> _TASK TO CARRY OUT_:
Return the data below exactly, stopping after the line with "IC208: XNOR CD4077".

> _Difference listings_:
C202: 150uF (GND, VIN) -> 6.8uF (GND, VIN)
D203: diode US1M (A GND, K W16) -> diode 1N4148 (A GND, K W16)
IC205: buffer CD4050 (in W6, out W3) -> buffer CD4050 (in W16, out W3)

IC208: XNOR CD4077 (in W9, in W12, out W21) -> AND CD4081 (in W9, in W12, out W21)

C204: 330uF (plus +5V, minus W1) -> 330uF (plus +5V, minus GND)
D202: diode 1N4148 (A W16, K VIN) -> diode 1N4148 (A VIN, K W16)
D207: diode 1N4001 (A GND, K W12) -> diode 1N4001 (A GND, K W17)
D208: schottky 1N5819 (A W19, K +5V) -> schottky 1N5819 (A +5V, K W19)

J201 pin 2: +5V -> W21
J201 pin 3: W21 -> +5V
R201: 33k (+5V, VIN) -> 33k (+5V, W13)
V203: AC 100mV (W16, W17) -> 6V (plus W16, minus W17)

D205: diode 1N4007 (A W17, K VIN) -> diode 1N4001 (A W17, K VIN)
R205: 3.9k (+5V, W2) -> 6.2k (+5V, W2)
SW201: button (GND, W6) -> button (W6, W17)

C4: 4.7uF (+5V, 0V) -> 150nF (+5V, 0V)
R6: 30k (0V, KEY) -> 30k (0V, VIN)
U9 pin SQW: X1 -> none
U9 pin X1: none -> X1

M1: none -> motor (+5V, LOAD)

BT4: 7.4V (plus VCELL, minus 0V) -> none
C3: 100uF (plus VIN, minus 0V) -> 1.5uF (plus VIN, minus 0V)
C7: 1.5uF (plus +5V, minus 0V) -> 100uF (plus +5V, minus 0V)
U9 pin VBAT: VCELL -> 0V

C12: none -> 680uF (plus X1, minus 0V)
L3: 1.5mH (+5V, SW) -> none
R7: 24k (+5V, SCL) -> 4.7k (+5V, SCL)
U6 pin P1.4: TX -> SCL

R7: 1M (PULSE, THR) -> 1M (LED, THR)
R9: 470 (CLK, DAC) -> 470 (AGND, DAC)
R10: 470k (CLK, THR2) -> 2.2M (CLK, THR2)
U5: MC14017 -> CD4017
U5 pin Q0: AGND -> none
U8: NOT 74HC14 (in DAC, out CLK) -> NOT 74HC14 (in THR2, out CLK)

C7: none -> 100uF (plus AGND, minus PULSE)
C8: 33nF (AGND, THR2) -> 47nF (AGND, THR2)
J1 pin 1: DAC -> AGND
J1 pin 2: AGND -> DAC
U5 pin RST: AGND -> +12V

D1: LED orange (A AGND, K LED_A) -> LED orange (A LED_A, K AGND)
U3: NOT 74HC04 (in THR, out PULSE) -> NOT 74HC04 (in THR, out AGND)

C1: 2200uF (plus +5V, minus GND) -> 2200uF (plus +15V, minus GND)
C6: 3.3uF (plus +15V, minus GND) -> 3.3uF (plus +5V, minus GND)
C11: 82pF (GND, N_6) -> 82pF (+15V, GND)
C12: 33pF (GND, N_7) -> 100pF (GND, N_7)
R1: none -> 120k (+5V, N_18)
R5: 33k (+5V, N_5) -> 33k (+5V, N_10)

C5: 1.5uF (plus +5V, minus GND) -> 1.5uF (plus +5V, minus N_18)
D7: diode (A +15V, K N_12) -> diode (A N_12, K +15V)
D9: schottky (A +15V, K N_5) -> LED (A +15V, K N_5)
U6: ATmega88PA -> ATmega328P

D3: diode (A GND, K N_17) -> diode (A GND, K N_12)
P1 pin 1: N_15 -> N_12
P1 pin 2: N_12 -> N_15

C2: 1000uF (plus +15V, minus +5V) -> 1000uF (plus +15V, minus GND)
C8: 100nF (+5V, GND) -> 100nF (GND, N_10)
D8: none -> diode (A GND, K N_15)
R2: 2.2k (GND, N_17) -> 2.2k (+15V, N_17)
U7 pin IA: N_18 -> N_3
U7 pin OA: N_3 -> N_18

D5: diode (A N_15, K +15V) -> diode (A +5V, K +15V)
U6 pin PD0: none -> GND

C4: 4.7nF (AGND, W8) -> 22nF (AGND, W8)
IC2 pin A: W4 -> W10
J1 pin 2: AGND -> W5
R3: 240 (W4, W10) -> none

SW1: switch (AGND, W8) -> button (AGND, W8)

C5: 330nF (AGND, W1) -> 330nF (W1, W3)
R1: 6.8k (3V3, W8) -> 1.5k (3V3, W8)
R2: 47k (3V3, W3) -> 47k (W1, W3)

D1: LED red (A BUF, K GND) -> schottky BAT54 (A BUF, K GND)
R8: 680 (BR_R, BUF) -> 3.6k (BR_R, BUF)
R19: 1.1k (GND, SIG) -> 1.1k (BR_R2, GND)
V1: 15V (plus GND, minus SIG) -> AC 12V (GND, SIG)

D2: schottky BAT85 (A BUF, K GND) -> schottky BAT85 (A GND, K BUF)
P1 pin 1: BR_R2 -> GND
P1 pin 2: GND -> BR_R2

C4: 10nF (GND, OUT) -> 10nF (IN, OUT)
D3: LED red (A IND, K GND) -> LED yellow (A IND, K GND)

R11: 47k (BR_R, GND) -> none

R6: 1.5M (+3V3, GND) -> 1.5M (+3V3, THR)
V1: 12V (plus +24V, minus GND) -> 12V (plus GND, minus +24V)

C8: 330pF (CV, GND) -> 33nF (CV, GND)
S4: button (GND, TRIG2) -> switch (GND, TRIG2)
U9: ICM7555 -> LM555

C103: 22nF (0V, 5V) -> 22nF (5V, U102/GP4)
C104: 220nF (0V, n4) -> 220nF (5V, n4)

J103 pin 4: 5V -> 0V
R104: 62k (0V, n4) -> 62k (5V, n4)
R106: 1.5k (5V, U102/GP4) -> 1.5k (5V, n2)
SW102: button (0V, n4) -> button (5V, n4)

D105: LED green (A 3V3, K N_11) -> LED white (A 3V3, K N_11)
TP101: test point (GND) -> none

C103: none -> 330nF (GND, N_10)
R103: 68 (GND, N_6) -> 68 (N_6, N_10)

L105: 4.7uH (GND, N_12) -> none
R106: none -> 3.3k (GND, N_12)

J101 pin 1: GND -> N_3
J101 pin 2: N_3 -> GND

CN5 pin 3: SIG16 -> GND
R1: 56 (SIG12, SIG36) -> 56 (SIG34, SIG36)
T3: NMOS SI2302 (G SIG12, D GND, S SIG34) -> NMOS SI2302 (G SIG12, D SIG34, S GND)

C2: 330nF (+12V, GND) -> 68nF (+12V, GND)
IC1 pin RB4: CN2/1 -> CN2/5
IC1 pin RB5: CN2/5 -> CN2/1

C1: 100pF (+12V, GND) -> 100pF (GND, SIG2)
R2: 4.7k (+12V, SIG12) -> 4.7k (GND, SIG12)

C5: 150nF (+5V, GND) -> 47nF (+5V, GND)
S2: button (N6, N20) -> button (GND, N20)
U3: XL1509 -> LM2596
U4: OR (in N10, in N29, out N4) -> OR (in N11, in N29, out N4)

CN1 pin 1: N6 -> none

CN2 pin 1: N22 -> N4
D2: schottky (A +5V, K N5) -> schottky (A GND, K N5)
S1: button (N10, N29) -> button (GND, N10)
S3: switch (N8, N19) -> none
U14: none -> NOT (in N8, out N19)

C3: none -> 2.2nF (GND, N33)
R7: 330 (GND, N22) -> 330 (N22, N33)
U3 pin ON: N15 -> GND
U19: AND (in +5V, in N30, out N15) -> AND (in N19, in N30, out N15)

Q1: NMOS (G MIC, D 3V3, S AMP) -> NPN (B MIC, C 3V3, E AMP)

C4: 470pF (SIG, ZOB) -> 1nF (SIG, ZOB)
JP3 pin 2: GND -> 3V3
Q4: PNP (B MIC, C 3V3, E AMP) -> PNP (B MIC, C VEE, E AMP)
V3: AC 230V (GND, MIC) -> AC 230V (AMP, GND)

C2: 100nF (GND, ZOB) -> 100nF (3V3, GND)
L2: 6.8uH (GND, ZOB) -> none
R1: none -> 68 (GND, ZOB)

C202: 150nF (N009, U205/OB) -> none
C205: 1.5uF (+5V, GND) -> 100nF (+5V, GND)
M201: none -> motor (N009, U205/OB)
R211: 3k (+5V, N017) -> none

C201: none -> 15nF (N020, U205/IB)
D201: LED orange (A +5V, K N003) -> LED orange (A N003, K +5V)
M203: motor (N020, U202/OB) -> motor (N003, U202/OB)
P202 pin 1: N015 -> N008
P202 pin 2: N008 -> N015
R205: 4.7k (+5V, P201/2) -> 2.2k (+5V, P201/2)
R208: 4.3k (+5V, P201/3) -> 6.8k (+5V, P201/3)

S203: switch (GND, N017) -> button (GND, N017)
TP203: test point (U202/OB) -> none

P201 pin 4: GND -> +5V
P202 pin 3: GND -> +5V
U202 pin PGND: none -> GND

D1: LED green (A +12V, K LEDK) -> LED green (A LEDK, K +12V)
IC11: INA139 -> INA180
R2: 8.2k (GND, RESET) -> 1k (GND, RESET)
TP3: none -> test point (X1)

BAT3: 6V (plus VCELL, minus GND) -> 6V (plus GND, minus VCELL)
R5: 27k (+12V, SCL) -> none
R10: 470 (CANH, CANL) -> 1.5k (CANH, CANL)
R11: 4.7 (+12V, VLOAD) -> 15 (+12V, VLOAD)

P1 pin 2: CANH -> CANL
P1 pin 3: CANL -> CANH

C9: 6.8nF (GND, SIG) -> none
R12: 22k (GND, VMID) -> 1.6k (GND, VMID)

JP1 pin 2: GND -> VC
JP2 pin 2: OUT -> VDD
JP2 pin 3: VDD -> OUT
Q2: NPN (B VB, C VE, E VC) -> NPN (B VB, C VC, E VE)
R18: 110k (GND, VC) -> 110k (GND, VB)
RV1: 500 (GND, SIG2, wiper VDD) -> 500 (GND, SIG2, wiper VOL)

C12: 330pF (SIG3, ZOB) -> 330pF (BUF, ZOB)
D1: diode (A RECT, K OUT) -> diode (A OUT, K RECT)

> _EXPECTED ANSWER_:
C202: 150uF (GND, VIN) -> 6.8uF (GND, VIN)
D203: diode US1M (A GND, K W16) -> diode 1N4148 (A GND, K W16)
IC205: buffer CD4050 (in W6, out W3) -> buffer CD4050 (in W16, out W3)

IC208: XNOR CD4077 (in W9, in W12, out W21) -> AND CD4081 (in W9, in W12, out W21)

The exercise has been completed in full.